Content starts
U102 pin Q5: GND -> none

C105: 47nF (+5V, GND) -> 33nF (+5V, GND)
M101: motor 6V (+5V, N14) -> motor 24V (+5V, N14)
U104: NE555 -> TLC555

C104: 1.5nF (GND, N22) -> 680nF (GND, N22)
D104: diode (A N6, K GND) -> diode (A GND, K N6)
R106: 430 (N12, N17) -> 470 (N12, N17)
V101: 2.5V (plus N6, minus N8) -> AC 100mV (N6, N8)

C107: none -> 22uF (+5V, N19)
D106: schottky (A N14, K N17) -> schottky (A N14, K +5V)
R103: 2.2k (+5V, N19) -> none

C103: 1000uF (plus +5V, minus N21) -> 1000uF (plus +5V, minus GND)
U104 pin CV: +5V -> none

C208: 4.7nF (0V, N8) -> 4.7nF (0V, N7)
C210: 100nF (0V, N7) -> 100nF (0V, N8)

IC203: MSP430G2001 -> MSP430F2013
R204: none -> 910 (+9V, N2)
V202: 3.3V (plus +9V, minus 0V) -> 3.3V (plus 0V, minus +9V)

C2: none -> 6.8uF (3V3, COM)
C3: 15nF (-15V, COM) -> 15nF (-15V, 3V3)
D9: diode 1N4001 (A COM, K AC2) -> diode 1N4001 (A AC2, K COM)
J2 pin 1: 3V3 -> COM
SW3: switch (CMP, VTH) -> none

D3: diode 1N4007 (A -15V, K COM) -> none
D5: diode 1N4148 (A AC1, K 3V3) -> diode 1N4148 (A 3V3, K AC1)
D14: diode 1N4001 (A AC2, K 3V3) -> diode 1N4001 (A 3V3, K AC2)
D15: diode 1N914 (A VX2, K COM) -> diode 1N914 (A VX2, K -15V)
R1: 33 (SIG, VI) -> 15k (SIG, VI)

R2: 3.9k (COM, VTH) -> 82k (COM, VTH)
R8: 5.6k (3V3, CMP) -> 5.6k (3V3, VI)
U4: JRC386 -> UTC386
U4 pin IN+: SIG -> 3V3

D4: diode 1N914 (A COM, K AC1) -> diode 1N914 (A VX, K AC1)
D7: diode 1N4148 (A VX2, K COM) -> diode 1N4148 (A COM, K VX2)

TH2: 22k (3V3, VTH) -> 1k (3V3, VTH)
Content ends
- **What to do**: Exactly the lines from the one containing "D4: diode 1N914" through the final line of the records above are needed, copied word for word.

- **Response area**:
D4: diode 1N914 (A COM, K AC1) -> diode 1N914 (A VX, K AC1)
D7: diode 1N4148 (A VX2, K COM) -> diode 1N4148 (A COM, K VX2)

TH2: 22k (3V3, VTH) -> 1k (3V3, VTH)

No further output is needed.